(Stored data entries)
[Start of section]

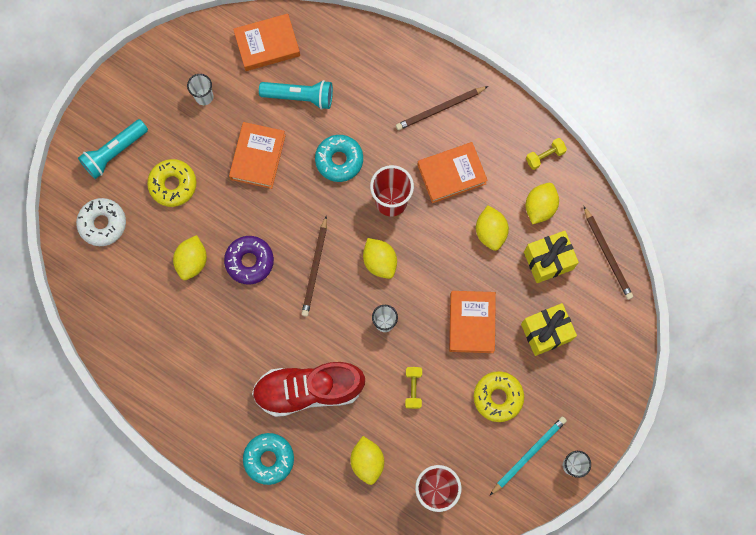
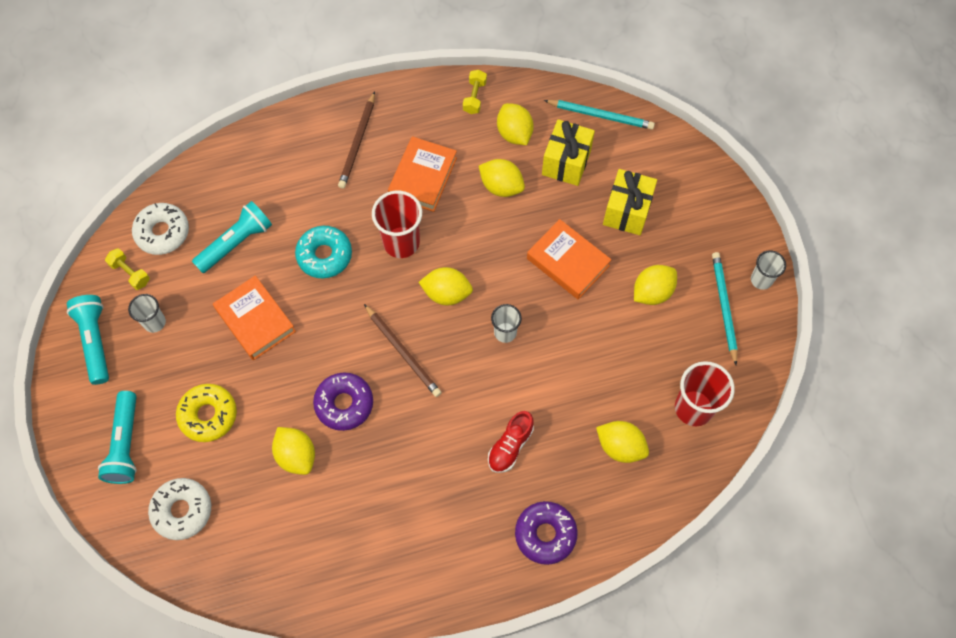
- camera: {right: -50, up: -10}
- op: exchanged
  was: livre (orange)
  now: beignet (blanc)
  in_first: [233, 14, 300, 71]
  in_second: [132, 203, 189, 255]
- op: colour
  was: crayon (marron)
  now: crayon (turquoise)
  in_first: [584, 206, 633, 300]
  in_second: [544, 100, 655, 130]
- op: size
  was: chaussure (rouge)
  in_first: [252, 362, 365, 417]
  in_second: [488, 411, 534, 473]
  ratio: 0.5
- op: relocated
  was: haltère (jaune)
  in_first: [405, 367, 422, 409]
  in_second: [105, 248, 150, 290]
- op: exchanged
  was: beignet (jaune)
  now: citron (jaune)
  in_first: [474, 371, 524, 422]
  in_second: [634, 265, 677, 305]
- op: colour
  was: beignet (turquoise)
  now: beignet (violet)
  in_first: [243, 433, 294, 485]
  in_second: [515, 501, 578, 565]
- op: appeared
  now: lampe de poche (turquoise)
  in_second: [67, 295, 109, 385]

[End of section]

**TASK STATEMENT**
The lines wanted are those from the one with "in_first: [405, 367, 422, 409]" through the last line of the records, repeated exactly and with both ends included.

**SOLUTION TO THIS EXERCISE**
  in_first: [405, 367, 422, 409]
  in_second: [105, 248, 150, 290]
- op: exchanged
  was: beignet (jaune)
  now: citron (jaune)
  in_first: [474, 371, 524, 422]
  in_second: [634, 265, 677, 305]
- op: colour
  was: beignet (turquoise)
  now: beignet (violet)
  in_first: [243, 433, 294, 485]
  in_second: [515, 501, 578, 565]
- op: appeared
  now: lampe de poche (turquoise)
  in_second: [67, 295, 109, 385]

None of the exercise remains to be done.